---------- DATASET CONTENT
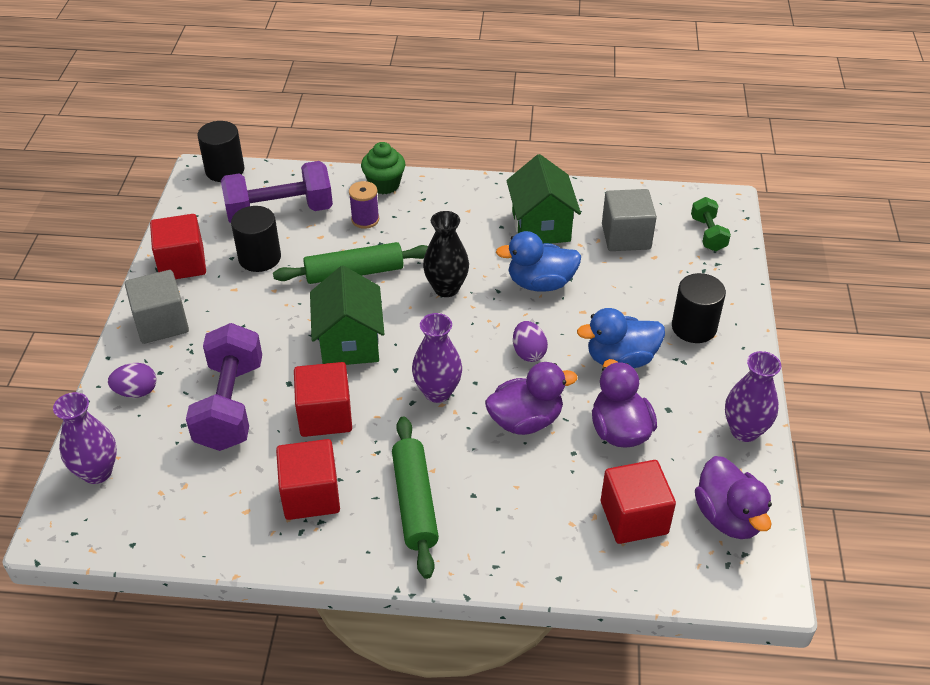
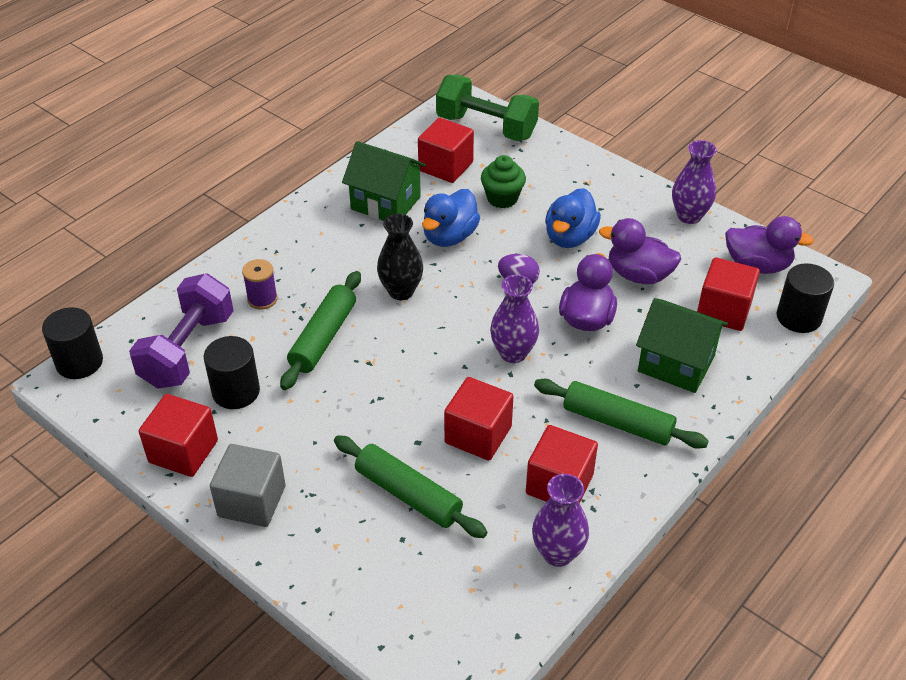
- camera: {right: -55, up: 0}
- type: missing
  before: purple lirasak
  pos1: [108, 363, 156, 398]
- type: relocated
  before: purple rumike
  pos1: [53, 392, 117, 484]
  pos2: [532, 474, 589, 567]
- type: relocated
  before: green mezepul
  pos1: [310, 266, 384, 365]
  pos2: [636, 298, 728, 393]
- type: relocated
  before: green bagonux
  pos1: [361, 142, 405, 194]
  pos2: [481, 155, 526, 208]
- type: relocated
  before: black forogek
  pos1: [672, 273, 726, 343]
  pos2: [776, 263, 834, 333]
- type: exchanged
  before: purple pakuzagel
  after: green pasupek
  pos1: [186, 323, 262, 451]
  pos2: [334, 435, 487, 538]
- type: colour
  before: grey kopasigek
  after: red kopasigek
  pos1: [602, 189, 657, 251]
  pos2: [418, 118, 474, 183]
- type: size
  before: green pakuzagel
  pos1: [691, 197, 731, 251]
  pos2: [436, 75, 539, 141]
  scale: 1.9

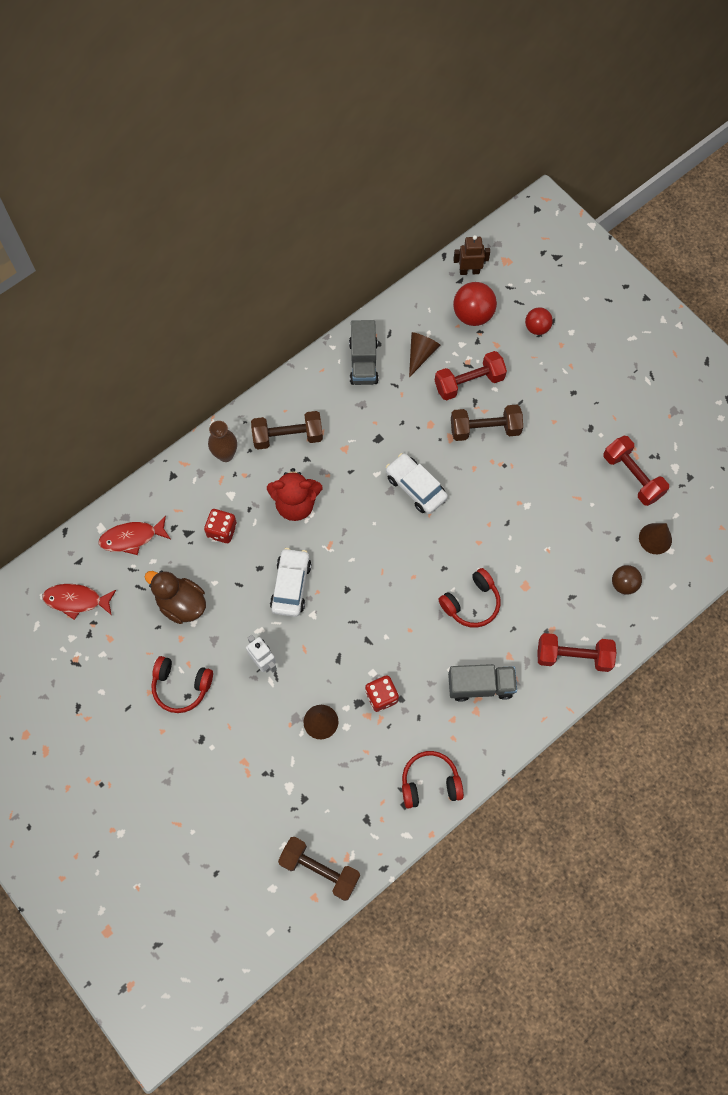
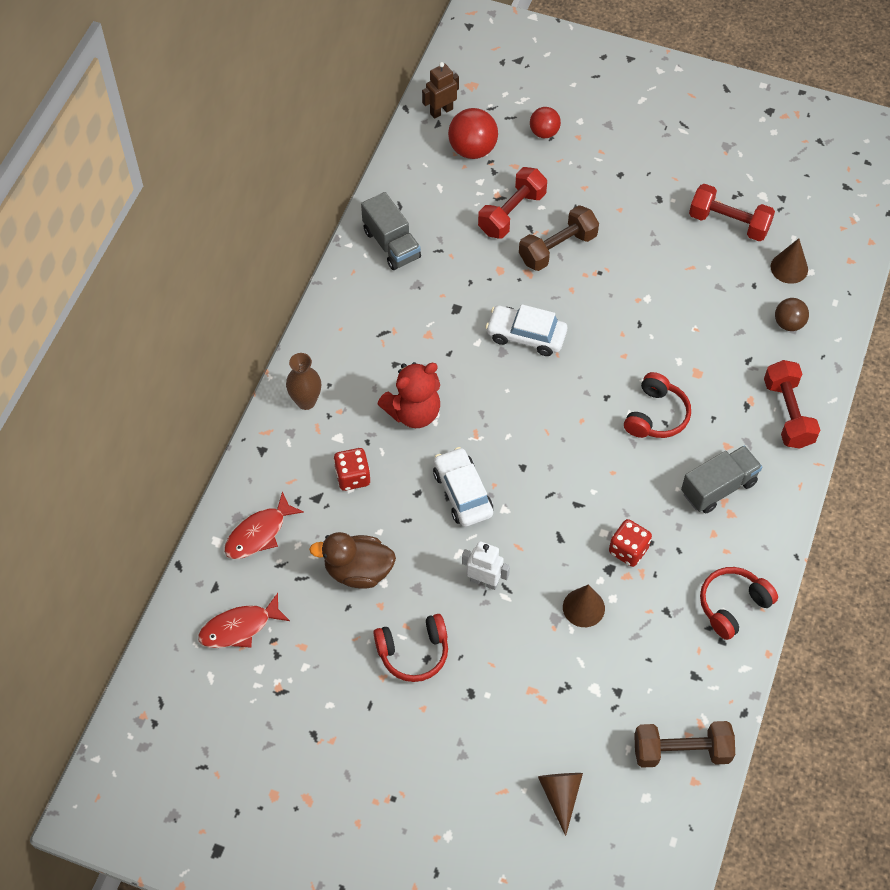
- camera: {right: -30, up: -10}
- type: missing
  before: brown pakuzagel
  pos1: [251, 411, 323, 449]
- type: relocated
  before: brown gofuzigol
  pos1: [409, 332, 440, 377]
  pos2: [538, 773, 583, 836]
- type: spun
  before: red pakuzagel
  pos1: [537, 633, 617, 672]
  pos2: [764, 360, 820, 449]
  turn: -75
--------------------
_YOUR TASK_
From the records above, count how many lines hold the string "kopasigek", then give only that number.

_ANSWER_
2